WHAT YOU SHOULD DO:
Your answer should be the full data, transcribed exactly, with no pictures in it.

DATA SHOWN:

#####

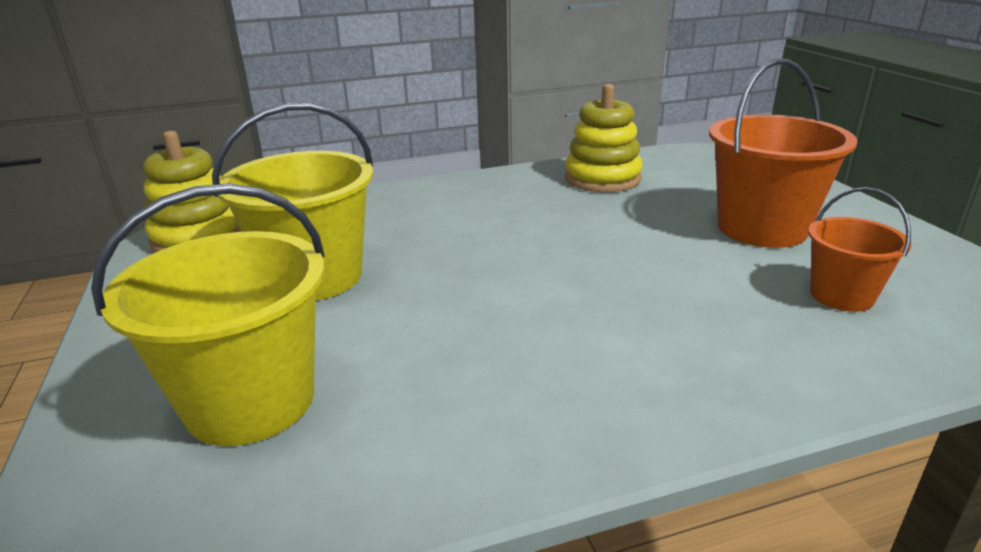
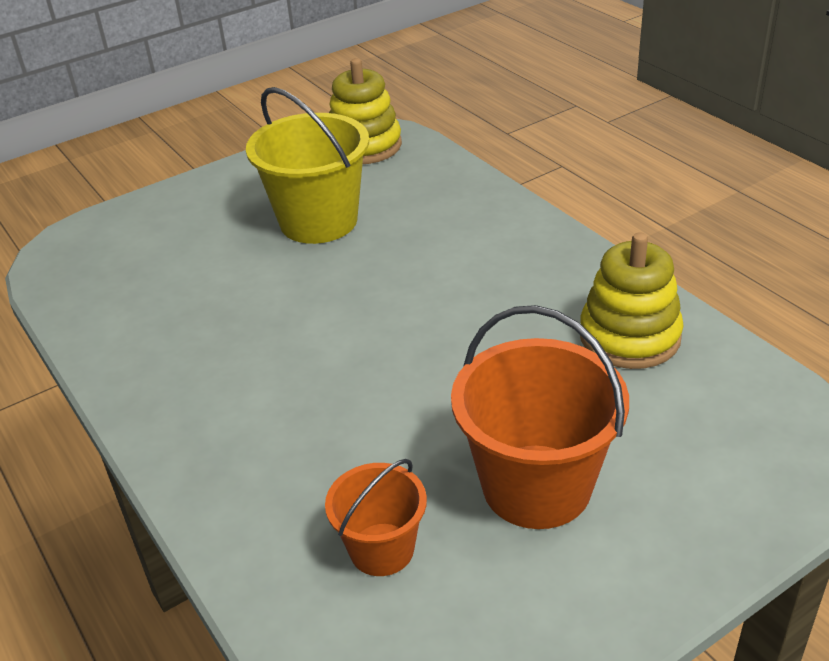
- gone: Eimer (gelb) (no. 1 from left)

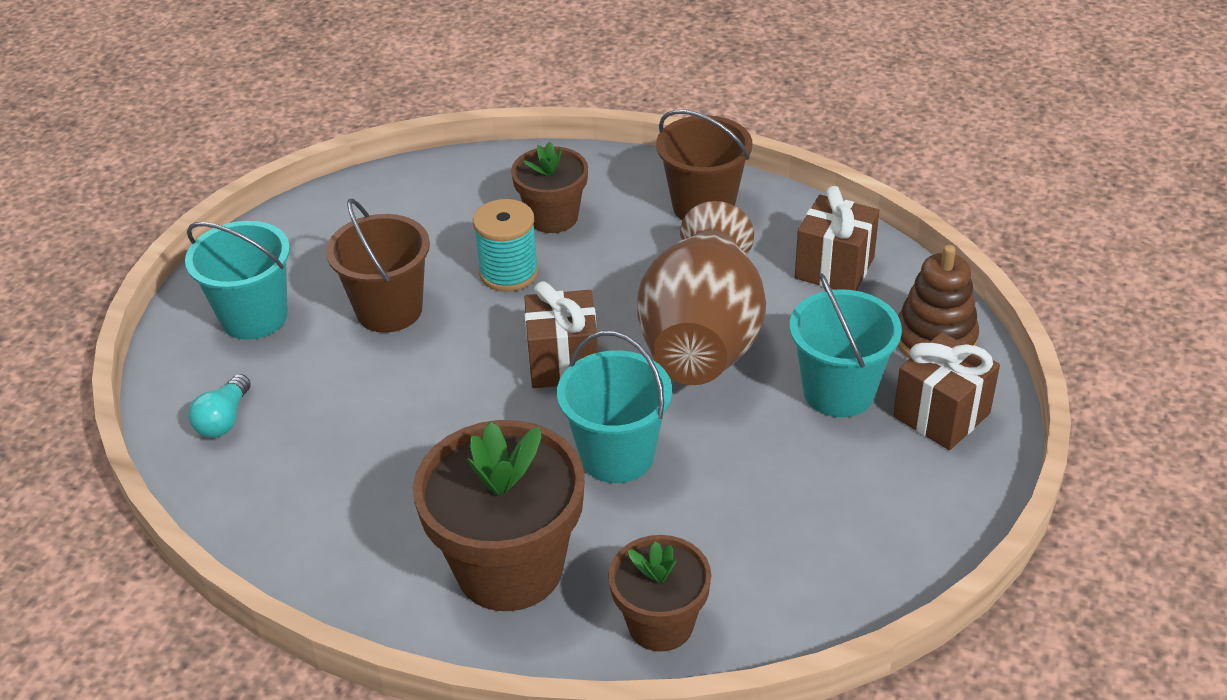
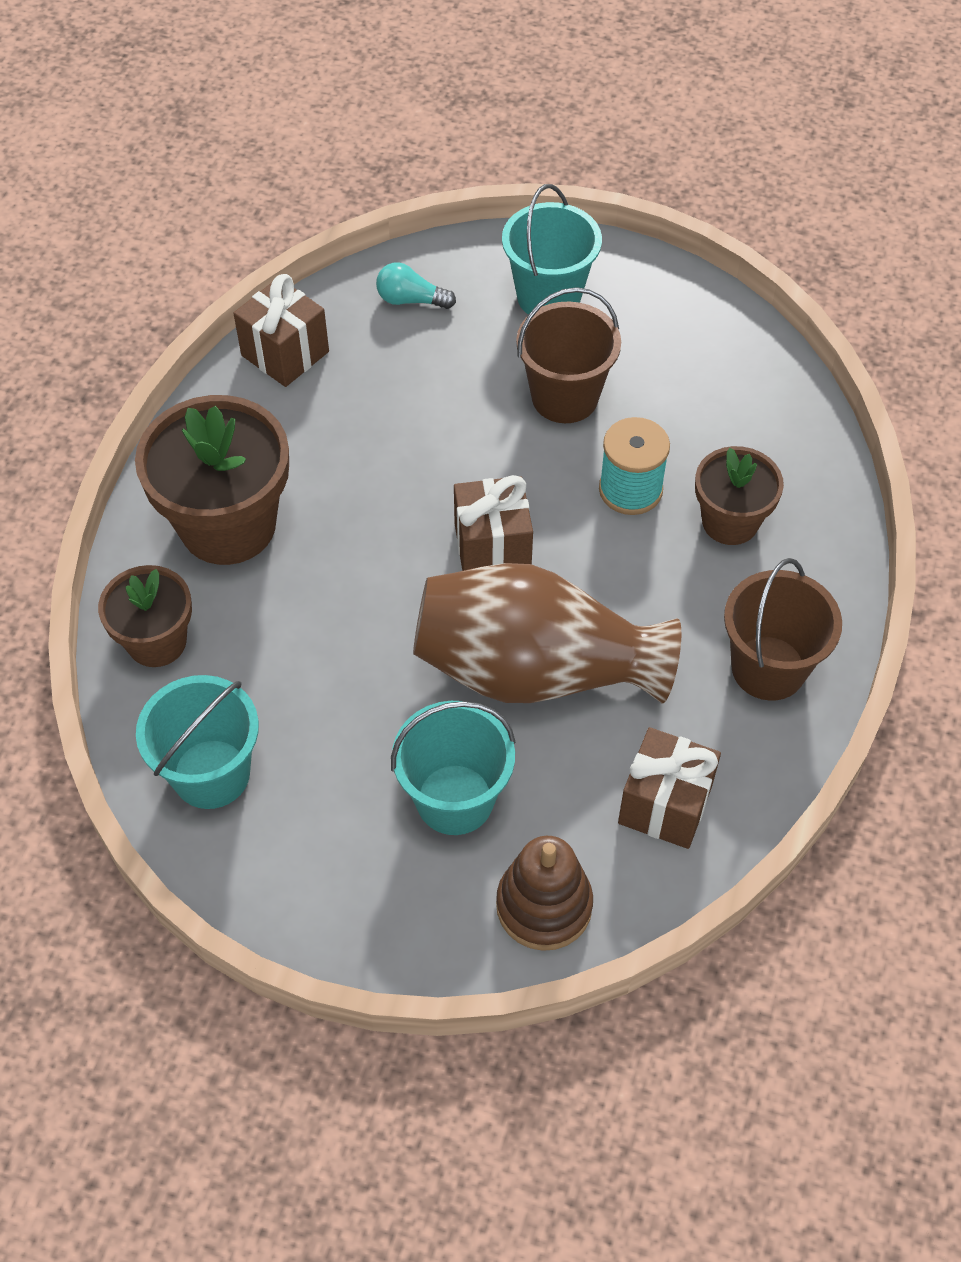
- shifted: Eimer (türkis) (no. 2 from left in the first image) to Eimer (türkis) (no. 1 from left)
- shifted: Geschenk (braun) (no. 3 from left in the first image) to Geschenk (braun) (no. 1 from left)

#####

WORKED SOLUTION:
- gone: Eimer (gelb) (no. 1 from left)

- shifted: Eimer (türkis) (no. 2 from left in the first image) to Eimer (türkis) (no. 1 from left)
- shifted: Geschenk (braun) (no. 3 from left in the first image) to Geschenk (braun) (no. 1 from left)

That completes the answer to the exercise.